## What to produce
Look through the entries for the string "counterclockwise" and copy every line where it shows up.

↓↓↓

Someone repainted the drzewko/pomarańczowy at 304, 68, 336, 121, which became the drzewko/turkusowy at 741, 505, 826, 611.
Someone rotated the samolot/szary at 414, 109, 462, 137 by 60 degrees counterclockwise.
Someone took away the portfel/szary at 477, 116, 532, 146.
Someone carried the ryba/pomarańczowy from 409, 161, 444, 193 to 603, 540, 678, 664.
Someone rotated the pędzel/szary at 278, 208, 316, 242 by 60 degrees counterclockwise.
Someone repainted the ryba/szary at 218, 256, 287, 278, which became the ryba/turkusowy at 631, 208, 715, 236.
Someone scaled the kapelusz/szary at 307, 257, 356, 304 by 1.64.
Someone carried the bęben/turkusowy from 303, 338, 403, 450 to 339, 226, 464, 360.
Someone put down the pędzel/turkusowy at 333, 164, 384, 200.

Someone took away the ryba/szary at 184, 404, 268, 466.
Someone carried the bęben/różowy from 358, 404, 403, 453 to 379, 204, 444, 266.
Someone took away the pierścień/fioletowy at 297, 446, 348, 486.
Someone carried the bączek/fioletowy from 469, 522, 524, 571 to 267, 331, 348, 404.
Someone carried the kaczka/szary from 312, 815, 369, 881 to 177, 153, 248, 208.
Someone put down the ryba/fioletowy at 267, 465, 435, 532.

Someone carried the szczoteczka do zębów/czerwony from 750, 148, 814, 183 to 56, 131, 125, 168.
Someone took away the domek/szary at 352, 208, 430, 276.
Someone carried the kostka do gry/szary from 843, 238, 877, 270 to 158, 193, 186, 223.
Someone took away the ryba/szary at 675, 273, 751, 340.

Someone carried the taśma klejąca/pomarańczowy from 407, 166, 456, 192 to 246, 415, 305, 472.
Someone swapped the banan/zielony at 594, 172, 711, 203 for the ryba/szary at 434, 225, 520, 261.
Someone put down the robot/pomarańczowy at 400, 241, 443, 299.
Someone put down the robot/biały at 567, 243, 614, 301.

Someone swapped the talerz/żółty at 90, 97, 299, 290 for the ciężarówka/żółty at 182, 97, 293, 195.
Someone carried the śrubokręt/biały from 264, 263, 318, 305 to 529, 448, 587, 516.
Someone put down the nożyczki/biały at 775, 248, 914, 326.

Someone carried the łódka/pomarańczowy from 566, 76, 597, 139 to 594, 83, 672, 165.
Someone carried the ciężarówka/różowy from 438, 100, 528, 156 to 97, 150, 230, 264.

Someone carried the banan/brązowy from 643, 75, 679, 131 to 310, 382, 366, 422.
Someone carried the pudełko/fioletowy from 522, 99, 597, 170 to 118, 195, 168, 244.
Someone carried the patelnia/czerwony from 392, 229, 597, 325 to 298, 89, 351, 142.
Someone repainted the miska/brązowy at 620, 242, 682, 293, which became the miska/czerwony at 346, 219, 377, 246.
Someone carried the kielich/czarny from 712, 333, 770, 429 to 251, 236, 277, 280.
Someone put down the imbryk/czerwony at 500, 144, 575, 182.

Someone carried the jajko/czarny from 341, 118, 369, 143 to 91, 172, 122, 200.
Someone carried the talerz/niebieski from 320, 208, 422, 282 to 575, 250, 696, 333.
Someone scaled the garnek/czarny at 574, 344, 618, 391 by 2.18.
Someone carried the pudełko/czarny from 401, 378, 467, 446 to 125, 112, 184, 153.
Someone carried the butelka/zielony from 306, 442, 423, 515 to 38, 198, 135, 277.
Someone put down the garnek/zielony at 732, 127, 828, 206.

↑↑↑

## Solution for this exercise
Someone rotated the samolot/szary at 414, 109, 462, 137 by 60 degrees counterclockwise.
Someone rotated the pędzel/szary at 278, 208, 316, 242 by 60 degrees counterclockwise.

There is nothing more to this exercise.